>>>

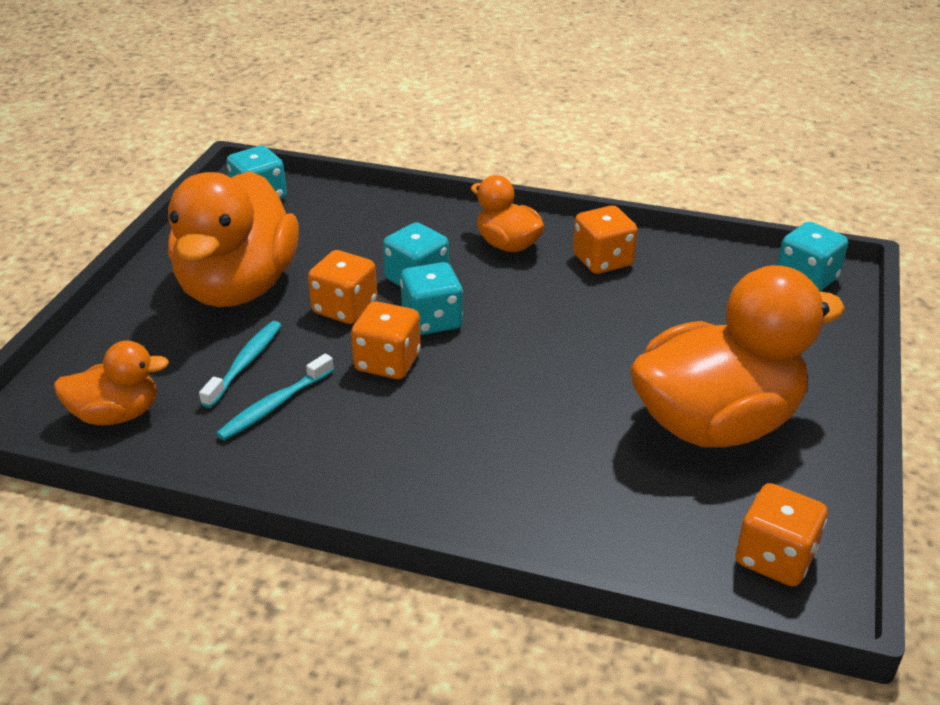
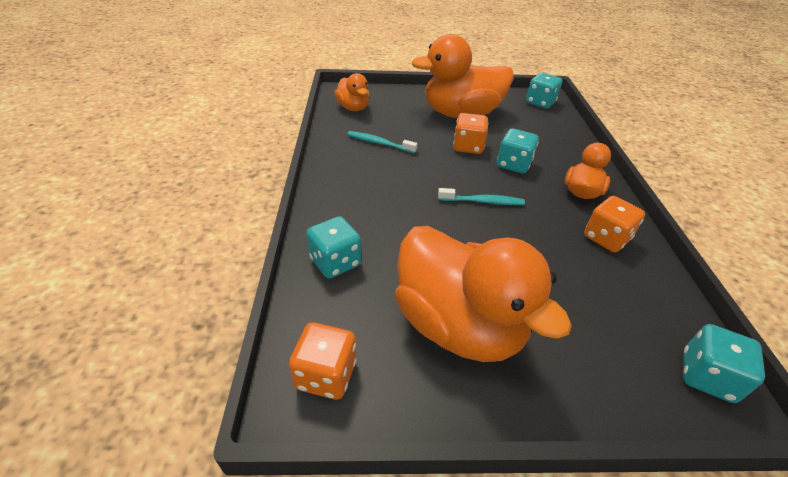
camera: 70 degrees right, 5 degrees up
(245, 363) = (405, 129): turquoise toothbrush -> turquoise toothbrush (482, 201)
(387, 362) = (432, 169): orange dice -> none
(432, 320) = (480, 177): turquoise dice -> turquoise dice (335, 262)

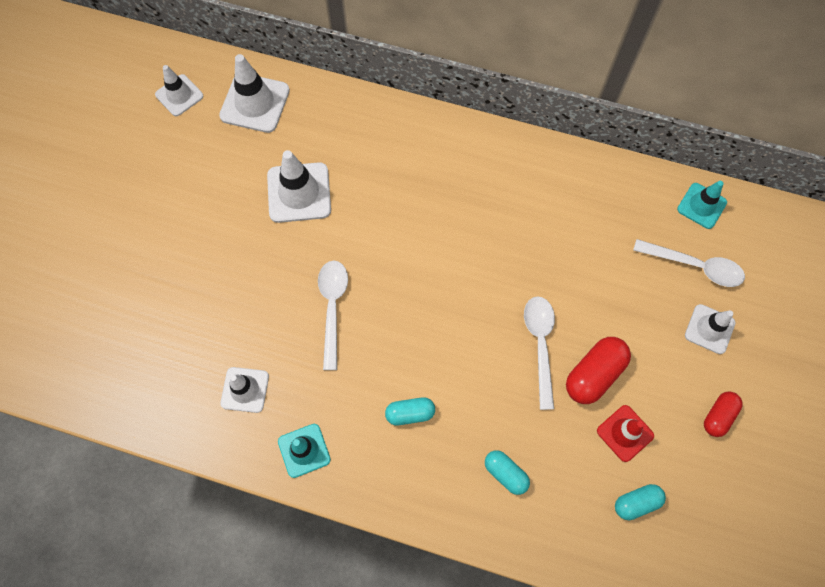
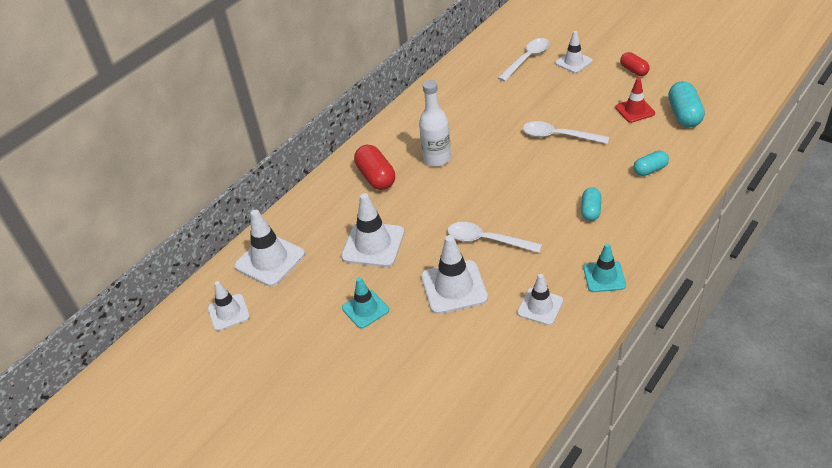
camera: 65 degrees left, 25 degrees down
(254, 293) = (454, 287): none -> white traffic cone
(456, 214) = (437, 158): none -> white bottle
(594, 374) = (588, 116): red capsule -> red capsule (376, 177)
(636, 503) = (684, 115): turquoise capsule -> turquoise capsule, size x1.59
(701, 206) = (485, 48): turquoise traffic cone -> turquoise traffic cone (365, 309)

<<<

• PROBLEM STATEMENT:
Your task is to copy the entries in full and exactly, without any images.

• ANSWER SECTION:
camera: 70 degrees right, 5 degrees up
(245, 363) = (405, 129): turquoise toothbrush -> turquoise toothbrush (482, 201)
(387, 362) = (432, 169): orange dice -> none
(432, 320) = (480, 177): turquoise dice -> turquoise dice (335, 262)

camera: 65 degrees left, 25 degrees down
(254, 293) = (454, 287): none -> white traffic cone
(456, 214) = (437, 158): none -> white bottle
(594, 374) = (588, 116): red capsule -> red capsule (376, 177)
(636, 503) = (684, 115): turquoise capsule -> turquoise capsule, size x1.59
(701, 206) = (485, 48): turquoise traffic cone -> turquoise traffic cone (365, 309)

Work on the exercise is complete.